= Record set =
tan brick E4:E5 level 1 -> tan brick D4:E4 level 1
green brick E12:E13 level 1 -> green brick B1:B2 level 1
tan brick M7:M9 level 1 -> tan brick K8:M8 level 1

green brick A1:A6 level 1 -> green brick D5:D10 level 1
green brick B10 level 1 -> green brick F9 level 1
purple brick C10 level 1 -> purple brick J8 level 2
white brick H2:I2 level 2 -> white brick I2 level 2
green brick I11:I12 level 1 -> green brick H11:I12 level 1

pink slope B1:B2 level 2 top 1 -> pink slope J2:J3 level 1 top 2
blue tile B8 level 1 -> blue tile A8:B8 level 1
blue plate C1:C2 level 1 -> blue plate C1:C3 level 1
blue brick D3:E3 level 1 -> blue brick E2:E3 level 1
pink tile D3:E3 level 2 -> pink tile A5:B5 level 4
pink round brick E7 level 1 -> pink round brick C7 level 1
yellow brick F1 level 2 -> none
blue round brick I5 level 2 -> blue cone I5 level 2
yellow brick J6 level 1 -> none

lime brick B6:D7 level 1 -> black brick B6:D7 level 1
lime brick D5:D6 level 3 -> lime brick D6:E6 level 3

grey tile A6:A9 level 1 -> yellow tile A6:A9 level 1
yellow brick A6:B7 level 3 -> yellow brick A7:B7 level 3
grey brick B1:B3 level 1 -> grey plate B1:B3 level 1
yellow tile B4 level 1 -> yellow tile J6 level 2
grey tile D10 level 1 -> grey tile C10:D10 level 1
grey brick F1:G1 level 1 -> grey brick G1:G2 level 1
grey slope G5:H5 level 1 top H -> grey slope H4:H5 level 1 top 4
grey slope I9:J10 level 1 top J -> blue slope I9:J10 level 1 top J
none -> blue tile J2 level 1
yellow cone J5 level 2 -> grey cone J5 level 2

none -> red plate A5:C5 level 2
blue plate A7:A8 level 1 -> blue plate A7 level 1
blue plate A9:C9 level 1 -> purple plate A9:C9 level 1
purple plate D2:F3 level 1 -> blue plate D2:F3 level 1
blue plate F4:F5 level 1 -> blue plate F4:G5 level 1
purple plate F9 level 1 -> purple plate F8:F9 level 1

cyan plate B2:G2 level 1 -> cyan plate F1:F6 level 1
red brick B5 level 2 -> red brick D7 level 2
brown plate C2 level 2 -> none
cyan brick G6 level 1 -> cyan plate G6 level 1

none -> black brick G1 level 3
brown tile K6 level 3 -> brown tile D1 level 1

= The task =
What lines above hold the word "none"? List them all.

= Result =
yellow brick F1 level 2 -> none
yellow brick J6 level 1 -> none
none -> blue tile J2 level 1
none -> red plate A5:C5 level 2
brown plate C2 level 2 -> none
none -> black brick G1 level 3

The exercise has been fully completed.